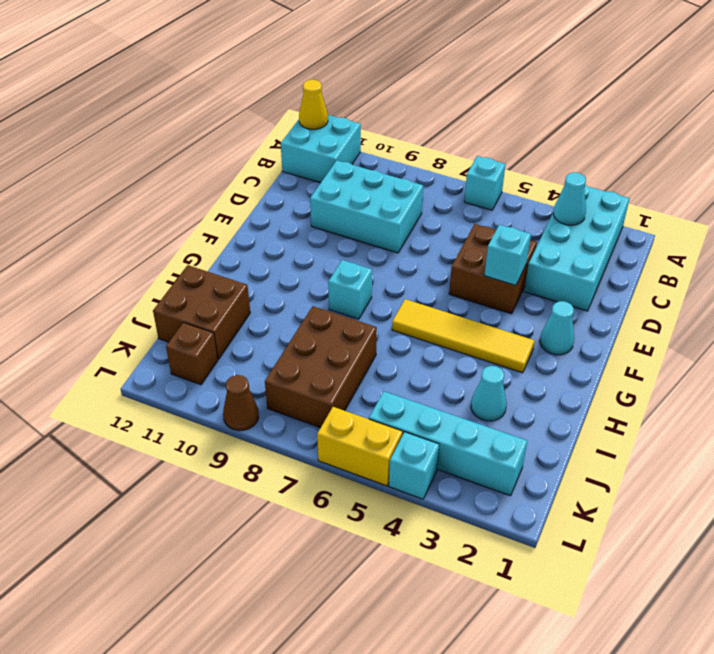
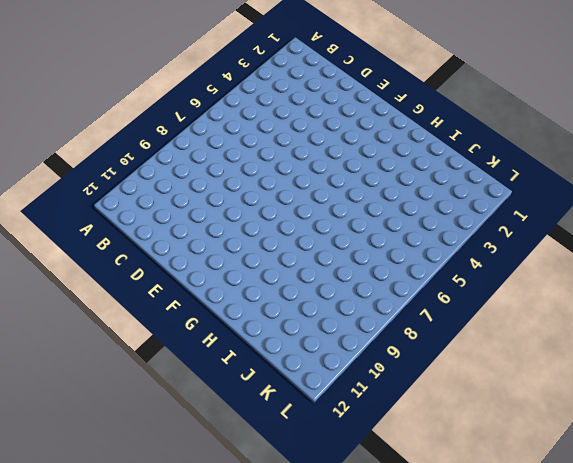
none -> cyan brick A2:D3 level 1
none -> cyan brick A6 level 1
none -> cyan brick A11:B12 level 1

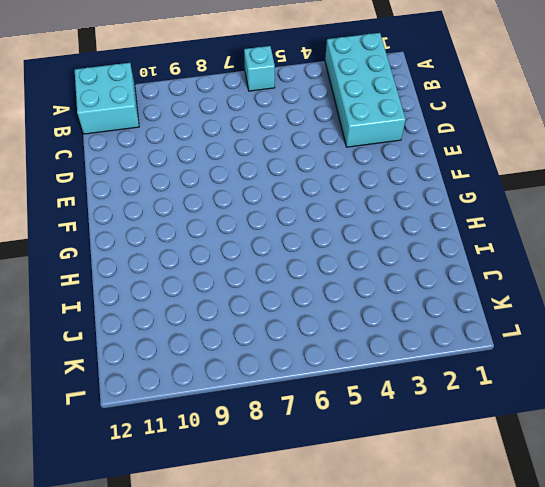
none -> cyan brick C8:D10 level 1
none -> brown brick D4:E5 level 1
none -> cyan cone F2 level 1

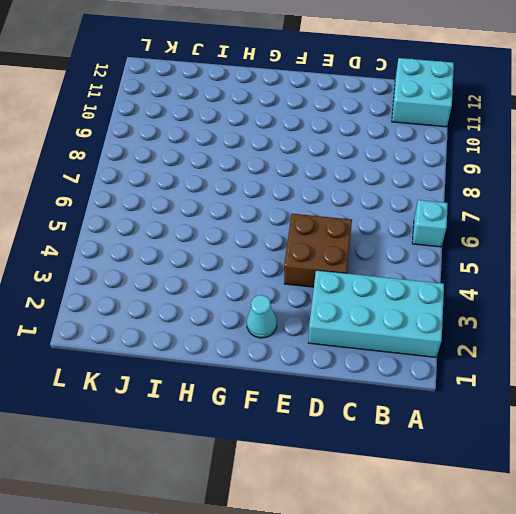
none -> cyan brick C8:D10 level 1
none -> yellow tile G3:G6 level 1
none -> cyan brick G8 level 1

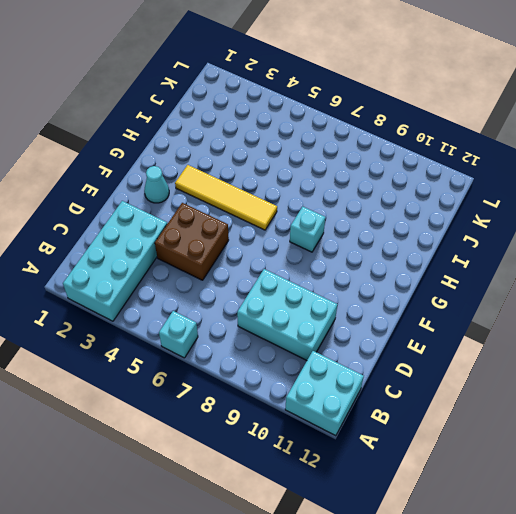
none -> cyan cone I3 level 1
none -> brown brick I7:K8 level 1
none -> brown brick I11:J12 level 1

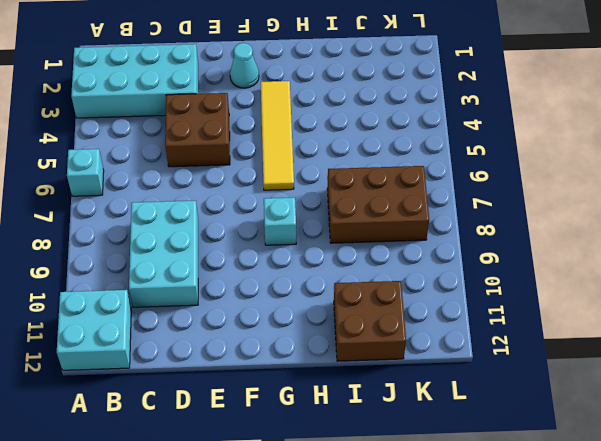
none -> cyan cone I3 level 1
none -> cyan brick K2:K5 level 1
none -> brown brick K11 level 1

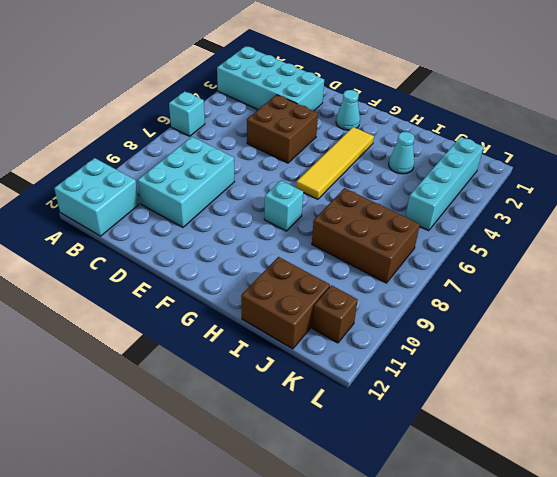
none -> cyan brick L4 level 1
none -> yellow brick L5:L6 level 1
none -> brown cone L9 level 1

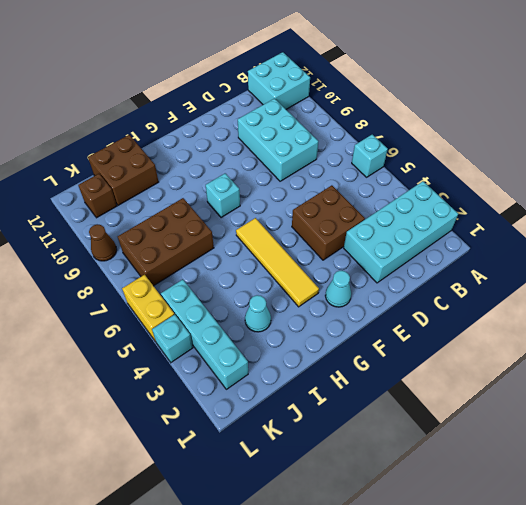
none -> yellow cone A12 level 2
none -> cyan cone B3 level 2
none -> cyan brick E4 level 2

- **Problem**
From the records above, show each line that contains the word "cone".

- **Written solution**
none -> cyan cone F2 level 1
none -> cyan cone I3 level 1
none -> cyan cone I3 level 1
none -> brown cone L9 level 1
none -> yellow cone A12 level 2
none -> cyan cone B3 level 2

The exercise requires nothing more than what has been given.